• _TASK PROMPT_
Repeat the listing exactly, minus the pictures.

• _INFORMATION GIVEN_
━━━━━━
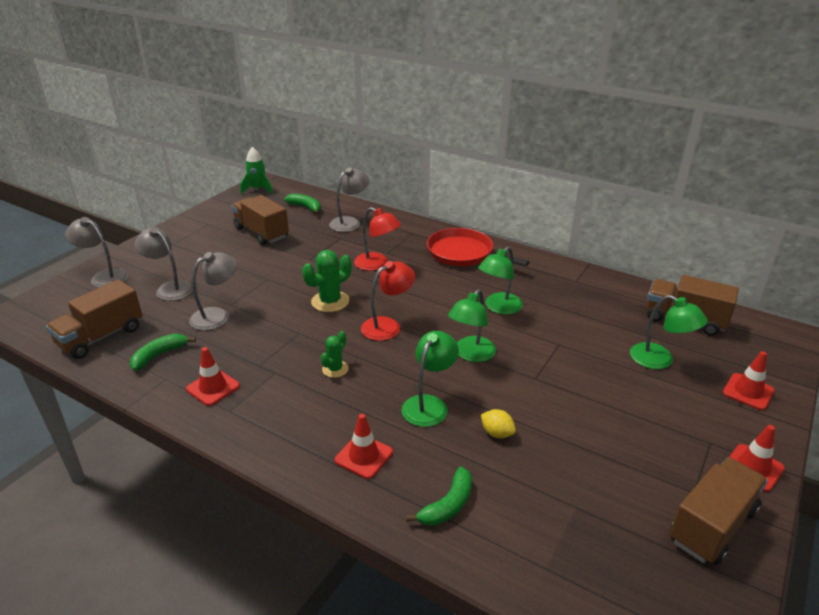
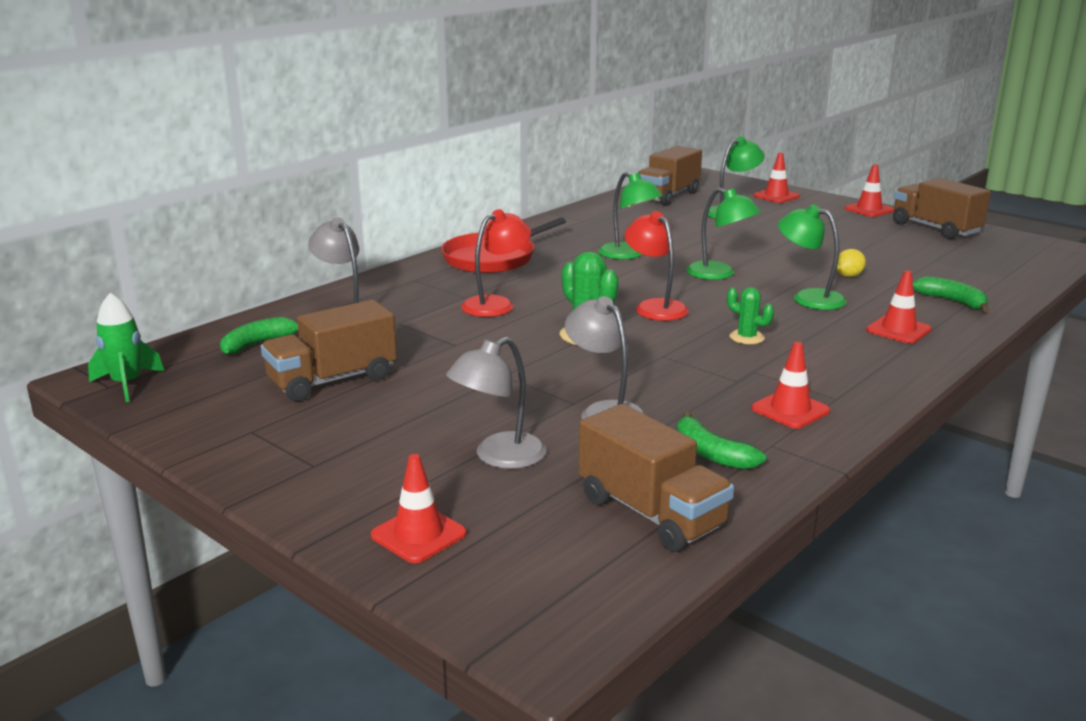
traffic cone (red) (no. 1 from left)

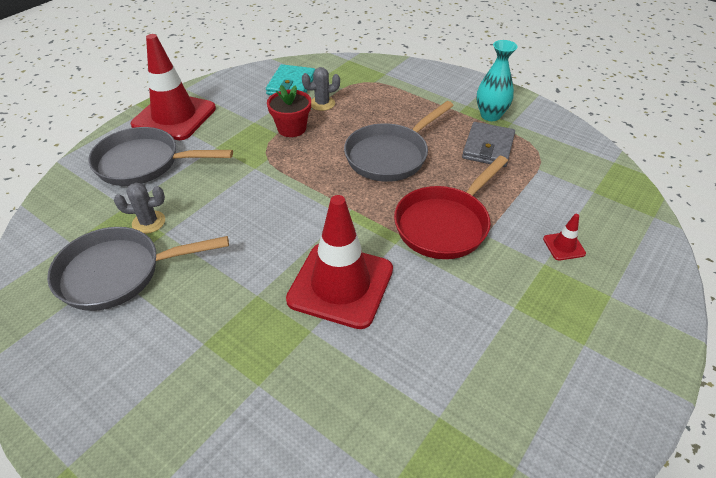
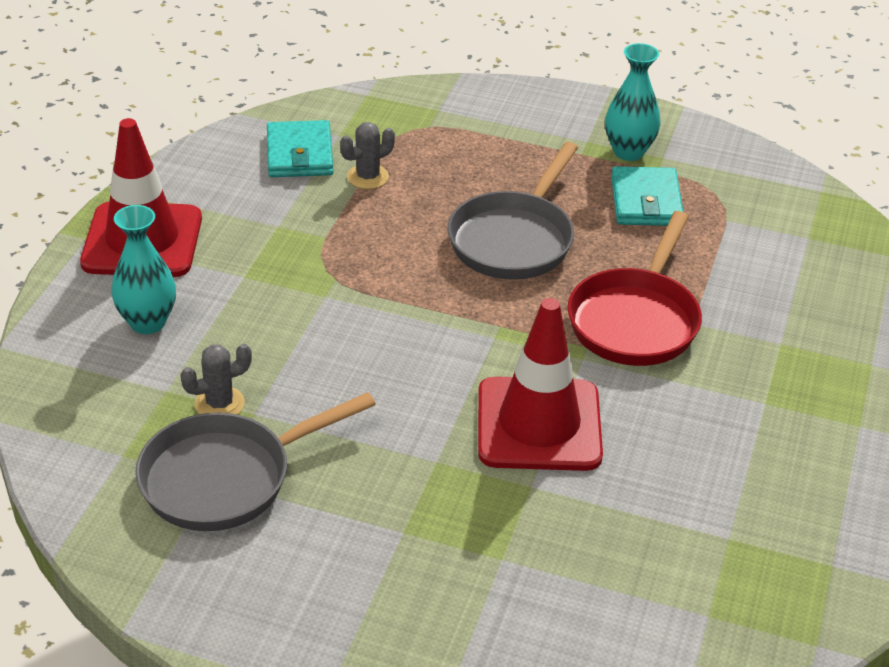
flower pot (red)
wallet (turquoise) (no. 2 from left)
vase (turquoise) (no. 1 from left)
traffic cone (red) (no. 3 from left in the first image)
━━━━━━
• _THE ANSWER_
traffic cone (red) (no. 1 from left)

flower pot (red)
wallet (turquoise) (no. 2 from left)
vase (turquoise) (no. 1 from left)
traffic cone (red) (no. 3 from left in the first image)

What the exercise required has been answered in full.